=== WORK ORDER ===
Reproduce all the entries exactly and keep the pictures out.

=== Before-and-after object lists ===
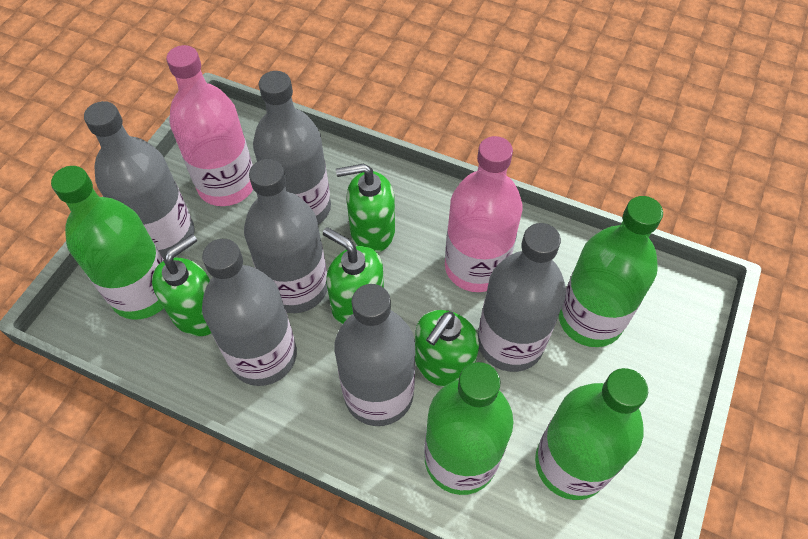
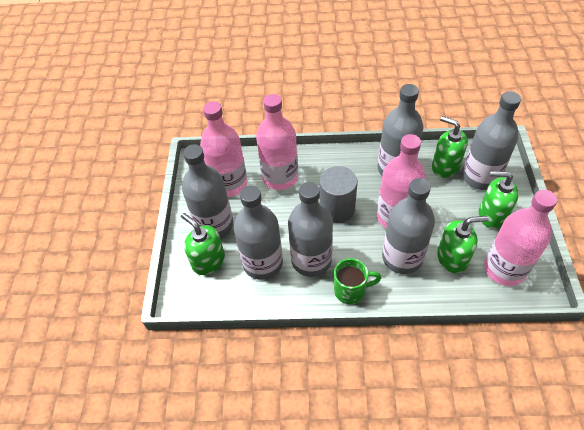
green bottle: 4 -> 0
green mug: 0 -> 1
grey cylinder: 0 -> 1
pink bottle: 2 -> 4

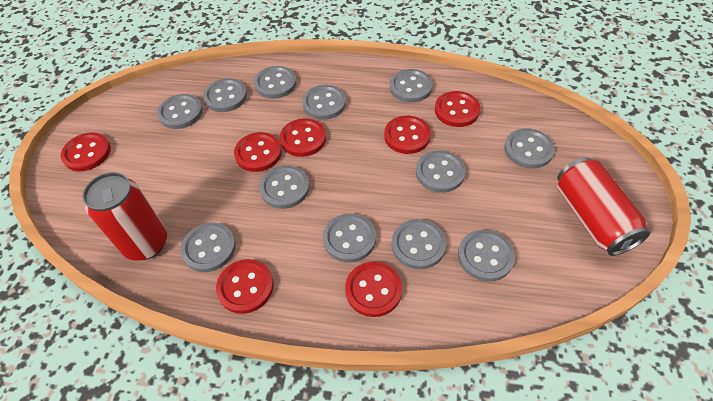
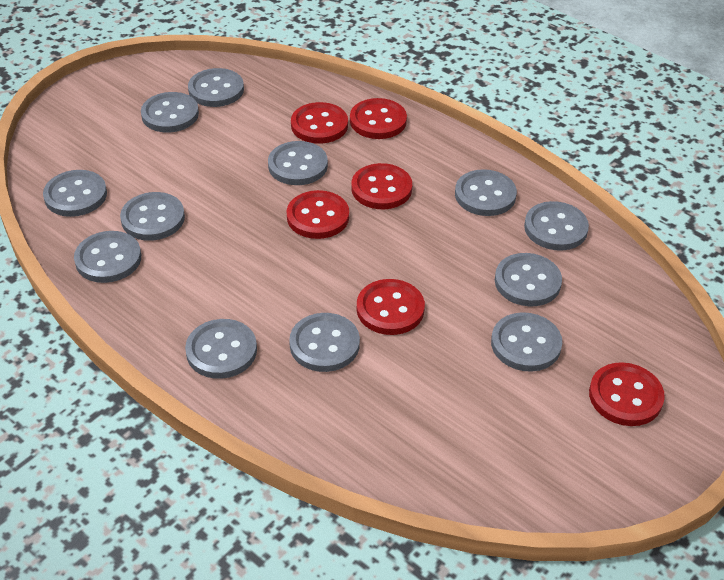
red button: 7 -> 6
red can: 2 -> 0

=== TASK RESULT ===
green bottle: 4 -> 0
green mug: 0 -> 1
grey cylinder: 0 -> 1
pink bottle: 2 -> 4

red button: 7 -> 6
red can: 2 -> 0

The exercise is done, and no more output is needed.